Rewrite only the lines from the one containing "grandparent (1299, 154)" through the end of the records, inclusive, keeping the requests as they are. Scale every coordinate in the answers by 2.4, rounding to whole numbers with halves going up.

────

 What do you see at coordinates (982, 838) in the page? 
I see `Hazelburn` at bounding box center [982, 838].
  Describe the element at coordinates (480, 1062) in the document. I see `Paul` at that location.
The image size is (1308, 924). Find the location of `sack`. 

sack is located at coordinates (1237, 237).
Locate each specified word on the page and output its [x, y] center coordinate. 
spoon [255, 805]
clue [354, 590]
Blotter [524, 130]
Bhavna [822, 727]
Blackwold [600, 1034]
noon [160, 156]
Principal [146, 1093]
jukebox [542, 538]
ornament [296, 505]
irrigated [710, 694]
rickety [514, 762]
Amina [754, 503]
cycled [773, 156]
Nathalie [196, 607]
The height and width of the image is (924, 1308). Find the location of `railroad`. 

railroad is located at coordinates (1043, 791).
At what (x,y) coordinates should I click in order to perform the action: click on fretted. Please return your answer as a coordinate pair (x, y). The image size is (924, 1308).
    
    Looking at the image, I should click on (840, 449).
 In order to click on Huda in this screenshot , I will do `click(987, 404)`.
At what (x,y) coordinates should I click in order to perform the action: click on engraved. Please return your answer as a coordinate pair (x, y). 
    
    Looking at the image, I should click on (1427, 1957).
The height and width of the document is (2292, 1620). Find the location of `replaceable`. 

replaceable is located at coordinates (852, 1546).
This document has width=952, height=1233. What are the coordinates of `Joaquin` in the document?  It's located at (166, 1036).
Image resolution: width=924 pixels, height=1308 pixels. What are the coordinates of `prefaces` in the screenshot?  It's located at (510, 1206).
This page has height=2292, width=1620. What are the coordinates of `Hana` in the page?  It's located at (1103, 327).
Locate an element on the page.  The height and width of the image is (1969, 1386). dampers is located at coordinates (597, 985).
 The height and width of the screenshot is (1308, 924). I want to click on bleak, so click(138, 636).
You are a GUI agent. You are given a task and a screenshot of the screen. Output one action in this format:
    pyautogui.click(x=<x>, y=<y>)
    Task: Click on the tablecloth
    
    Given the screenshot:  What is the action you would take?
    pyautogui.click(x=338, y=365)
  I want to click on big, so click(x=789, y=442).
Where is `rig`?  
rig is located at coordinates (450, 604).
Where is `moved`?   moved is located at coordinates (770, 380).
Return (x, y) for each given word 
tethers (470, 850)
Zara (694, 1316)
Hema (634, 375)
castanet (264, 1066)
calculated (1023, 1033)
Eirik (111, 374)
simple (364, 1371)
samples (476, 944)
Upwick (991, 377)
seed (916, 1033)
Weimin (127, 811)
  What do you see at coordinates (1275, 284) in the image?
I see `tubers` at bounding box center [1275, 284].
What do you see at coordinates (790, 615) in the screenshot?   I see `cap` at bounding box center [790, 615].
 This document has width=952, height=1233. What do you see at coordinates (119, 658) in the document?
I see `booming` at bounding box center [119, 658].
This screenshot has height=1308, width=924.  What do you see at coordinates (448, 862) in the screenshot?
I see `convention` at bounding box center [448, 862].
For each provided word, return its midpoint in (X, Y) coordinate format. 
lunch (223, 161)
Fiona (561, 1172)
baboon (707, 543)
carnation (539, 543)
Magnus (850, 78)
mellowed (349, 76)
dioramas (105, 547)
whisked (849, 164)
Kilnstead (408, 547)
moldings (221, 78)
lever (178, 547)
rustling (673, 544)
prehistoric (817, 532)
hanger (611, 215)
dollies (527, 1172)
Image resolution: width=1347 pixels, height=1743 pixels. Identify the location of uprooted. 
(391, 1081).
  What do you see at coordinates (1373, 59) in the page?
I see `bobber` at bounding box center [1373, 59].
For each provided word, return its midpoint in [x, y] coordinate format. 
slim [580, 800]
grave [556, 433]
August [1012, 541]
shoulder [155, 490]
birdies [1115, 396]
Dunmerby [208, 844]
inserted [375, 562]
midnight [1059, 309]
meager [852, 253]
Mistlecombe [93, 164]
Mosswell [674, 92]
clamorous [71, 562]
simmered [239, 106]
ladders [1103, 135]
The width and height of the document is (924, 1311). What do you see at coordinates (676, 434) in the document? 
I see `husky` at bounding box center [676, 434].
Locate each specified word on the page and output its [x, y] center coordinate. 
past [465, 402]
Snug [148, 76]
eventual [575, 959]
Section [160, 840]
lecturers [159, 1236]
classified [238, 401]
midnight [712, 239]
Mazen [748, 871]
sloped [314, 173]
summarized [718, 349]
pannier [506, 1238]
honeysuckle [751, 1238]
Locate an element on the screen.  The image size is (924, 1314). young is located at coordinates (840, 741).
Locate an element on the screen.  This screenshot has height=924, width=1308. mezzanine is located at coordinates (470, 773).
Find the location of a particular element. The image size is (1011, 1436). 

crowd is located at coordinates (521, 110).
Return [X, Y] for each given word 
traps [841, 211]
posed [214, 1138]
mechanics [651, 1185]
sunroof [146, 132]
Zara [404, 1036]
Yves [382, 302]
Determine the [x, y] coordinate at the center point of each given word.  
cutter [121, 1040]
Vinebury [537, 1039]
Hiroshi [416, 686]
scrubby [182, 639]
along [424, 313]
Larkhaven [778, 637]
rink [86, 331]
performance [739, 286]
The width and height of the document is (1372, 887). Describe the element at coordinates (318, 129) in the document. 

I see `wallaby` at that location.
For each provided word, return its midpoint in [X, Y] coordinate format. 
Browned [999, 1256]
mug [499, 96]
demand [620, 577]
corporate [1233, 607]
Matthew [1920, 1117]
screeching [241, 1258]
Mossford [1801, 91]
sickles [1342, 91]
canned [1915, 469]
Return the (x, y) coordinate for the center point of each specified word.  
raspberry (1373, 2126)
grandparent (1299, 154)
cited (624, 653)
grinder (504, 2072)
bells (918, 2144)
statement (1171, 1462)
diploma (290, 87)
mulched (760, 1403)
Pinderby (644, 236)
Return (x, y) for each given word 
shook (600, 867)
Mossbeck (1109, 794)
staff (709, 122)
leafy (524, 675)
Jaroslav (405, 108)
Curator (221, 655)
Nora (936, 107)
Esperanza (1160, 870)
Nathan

────

Result of this exercise:
grandparent (3118, 370)
cited (1498, 1567)
grinder (1210, 4973)
bells (2203, 5146)
statement (2810, 3509)
diploma (696, 209)
mulched (1824, 3367)
Pinderby (1546, 566)
Return (x, y) for each given word 
shook (1440, 2081)
Mossbeck (2662, 1906)
staff (1702, 293)
leafy (1258, 1620)
Jaroslav (972, 259)
Curator (530, 1572)
Nora (2246, 257)
Esperanza (2784, 2088)
Nathan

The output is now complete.